» What you will do
What is needed is an exact copy of every entry below, with the pictures left out.
┌─ Supplied information
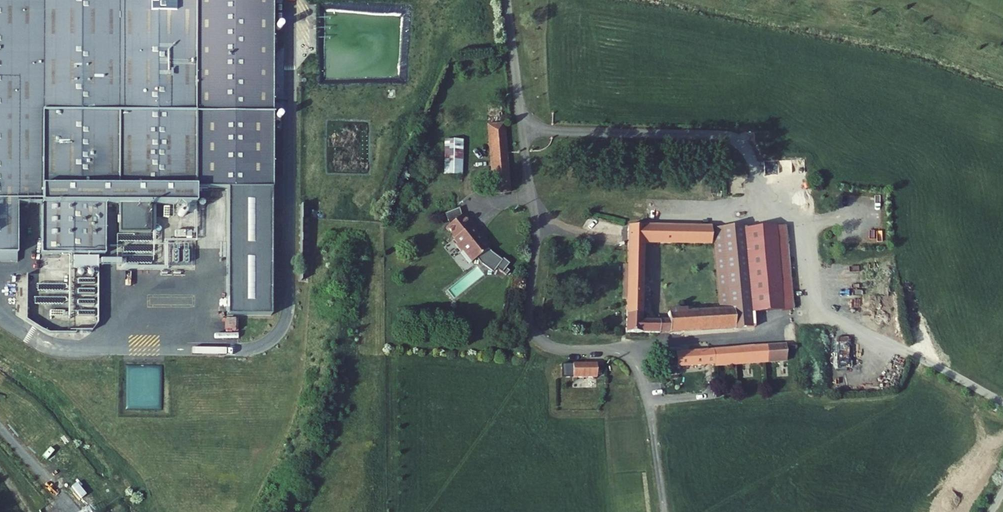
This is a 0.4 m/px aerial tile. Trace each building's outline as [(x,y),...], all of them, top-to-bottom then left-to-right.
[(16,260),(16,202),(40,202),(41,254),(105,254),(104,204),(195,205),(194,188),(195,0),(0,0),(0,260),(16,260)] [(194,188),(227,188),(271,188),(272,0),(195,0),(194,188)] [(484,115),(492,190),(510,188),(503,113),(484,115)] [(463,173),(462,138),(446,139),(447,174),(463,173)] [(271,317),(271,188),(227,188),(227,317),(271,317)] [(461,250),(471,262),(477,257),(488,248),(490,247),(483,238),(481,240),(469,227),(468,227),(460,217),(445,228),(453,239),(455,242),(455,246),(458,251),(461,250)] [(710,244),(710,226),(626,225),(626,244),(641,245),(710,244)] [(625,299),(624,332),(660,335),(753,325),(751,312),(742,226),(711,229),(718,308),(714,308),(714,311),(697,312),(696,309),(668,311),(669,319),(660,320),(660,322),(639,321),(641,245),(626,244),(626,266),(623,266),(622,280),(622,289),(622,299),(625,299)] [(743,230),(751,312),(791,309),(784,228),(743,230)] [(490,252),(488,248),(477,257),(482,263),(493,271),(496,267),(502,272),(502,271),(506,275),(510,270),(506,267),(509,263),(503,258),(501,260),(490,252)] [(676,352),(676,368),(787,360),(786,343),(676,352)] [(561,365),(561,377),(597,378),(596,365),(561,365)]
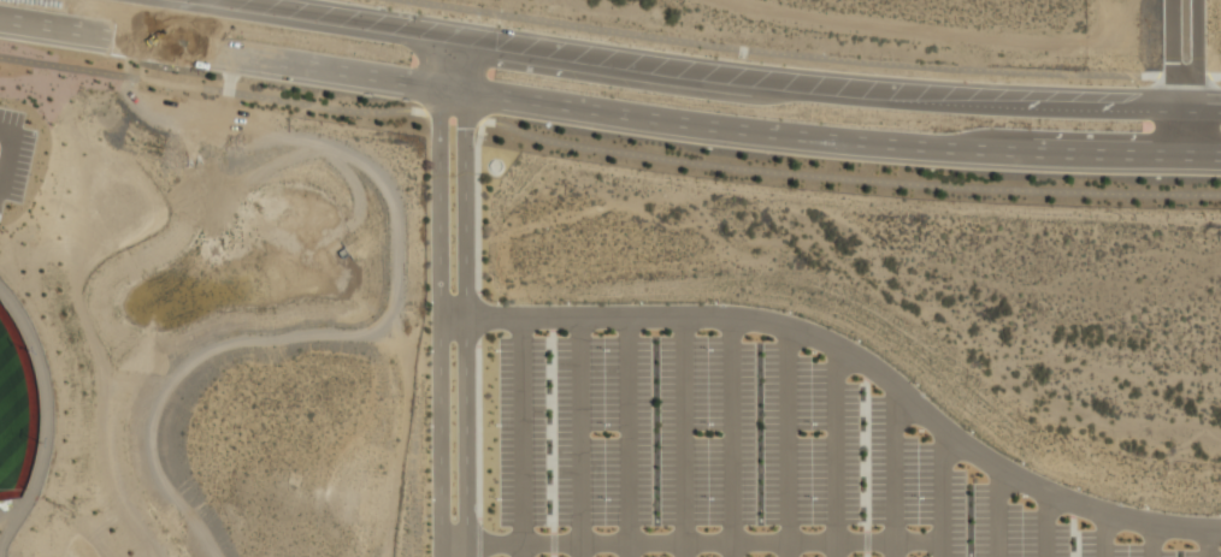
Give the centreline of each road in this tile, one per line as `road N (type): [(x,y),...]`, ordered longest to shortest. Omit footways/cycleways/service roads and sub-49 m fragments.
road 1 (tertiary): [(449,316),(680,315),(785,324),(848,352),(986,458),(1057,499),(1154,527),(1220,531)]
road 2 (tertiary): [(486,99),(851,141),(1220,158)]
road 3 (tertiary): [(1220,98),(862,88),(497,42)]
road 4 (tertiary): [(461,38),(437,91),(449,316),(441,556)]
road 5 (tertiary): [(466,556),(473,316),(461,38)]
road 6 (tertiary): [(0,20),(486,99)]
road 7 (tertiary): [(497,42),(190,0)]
└─
» Answer space
This is a 0.4 m/px aerial tile. Trace each building's outline as [(x,y),...], all of them, top-to-bottom then left-to-right.
[(16,260),(16,202),(40,202),(41,254),(105,254),(104,204),(195,205),(194,188),(195,0),(0,0),(0,260),(16,260)] [(194,188),(227,188),(271,188),(272,0),(195,0),(194,188)] [(484,115),(492,190),(510,188),(503,113),(484,115)] [(463,173),(462,138),(446,139),(447,174),(463,173)] [(271,317),(271,188),(227,188),(227,317),(271,317)] [(461,250),(471,262),(477,257),(488,248),(490,247),(483,238),(481,240),(469,227),(468,227),(460,217),(445,228),(453,239),(455,242),(455,246),(458,251),(461,250)] [(710,244),(710,226),(626,225),(626,244),(641,245),(710,244)] [(625,299),(624,332),(660,335),(753,325),(751,312),(742,226),(711,229),(718,308),(714,308),(714,311),(697,312),(696,309),(668,311),(669,319),(660,320),(660,322),(639,321),(641,245),(626,244),(626,266),(623,266),(622,280),(622,289),(622,299),(625,299)] [(743,230),(751,312),(791,309),(784,228),(743,230)] [(490,252),(488,248),(477,257),(482,263),(493,271),(496,267),(502,272),(502,271),(506,275),(510,270),(506,267),(509,263),(503,258),(501,260),(490,252)] [(676,352),(676,368),(787,360),(786,343),(676,352)] [(561,365),(561,377),(597,378),(596,365),(561,365)]
Give the centreline of each road in this tile, one per line as `road N (type): [(x,y),...]`, ordered longest to shortest. Omit footways/cycleways/service roads and sub-49 m fragments.
road 1 (tertiary): [(449,316),(680,315),(785,324),(848,352),(986,458),(1057,499),(1154,527),(1220,531)]
road 2 (tertiary): [(486,99),(851,141),(1220,158)]
road 3 (tertiary): [(1220,98),(862,88),(497,42)]
road 4 (tertiary): [(461,38),(437,91),(449,316),(441,556)]
road 5 (tertiary): [(466,556),(473,316),(461,38)]
road 6 (tertiary): [(0,20),(486,99)]
road 7 (tertiary): [(497,42),(190,0)]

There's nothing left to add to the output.